• AIM OF THE TASK: The answer is to be an exact copy of the lines below running from the line with "Wexa: [32,377,70,415] ->" down to the line with "Winro 6: [583,813,635,866]", both ends included, and nothing more.

[Saved data entries]
___

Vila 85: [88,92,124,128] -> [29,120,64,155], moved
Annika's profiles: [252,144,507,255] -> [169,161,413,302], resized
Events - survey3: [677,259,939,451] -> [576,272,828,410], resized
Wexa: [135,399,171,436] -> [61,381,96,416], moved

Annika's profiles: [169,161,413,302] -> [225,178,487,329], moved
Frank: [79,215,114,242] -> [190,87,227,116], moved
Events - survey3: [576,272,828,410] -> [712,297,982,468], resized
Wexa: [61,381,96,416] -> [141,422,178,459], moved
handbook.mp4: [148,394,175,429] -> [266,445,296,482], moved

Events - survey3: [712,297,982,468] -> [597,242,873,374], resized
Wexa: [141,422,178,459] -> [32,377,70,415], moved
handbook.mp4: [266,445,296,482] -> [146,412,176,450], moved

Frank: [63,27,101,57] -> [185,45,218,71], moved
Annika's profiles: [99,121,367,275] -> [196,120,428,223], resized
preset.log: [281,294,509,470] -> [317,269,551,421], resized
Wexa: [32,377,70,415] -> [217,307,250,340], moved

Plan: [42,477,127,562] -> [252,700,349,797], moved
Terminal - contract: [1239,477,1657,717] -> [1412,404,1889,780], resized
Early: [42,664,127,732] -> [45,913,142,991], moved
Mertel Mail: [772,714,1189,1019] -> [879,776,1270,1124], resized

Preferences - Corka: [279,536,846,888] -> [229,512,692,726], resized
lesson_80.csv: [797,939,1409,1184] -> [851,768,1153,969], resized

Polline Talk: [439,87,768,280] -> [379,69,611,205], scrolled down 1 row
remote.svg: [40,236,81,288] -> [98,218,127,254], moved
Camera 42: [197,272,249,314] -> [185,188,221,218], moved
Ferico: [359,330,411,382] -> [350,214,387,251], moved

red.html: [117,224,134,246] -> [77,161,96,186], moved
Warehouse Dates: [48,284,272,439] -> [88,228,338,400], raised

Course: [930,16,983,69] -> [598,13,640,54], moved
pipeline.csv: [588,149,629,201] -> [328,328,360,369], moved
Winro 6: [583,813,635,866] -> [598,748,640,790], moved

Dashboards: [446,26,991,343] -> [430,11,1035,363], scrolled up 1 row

___

• SOLUTION:
Wexa: [32,377,70,415] -> [217,307,250,340], moved

Plan: [42,477,127,562] -> [252,700,349,797], moved
Terminal - contract: [1239,477,1657,717] -> [1412,404,1889,780], resized
Early: [42,664,127,732] -> [45,913,142,991], moved
Mertel Mail: [772,714,1189,1019] -> [879,776,1270,1124], resized

Preferences - Corka: [279,536,846,888] -> [229,512,692,726], resized
lesson_80.csv: [797,939,1409,1184] -> [851,768,1153,969], resized

Polline Talk: [439,87,768,280] -> [379,69,611,205], scrolled down 1 row
remote.svg: [40,236,81,288] -> [98,218,127,254], moved
Camera 42: [197,272,249,314] -> [185,188,221,218], moved
Ferico: [359,330,411,382] -> [350,214,387,251], moved

red.html: [117,224,134,246] -> [77,161,96,186], moved
Warehouse Dates: [48,284,272,439] -> [88,228,338,400], raised

Course: [930,16,983,69] -> [598,13,640,54], moved
pipeline.csv: [588,149,629,201] -> [328,328,360,369], moved
Winro 6: [583,813,635,866] -> [598,748,640,790], moved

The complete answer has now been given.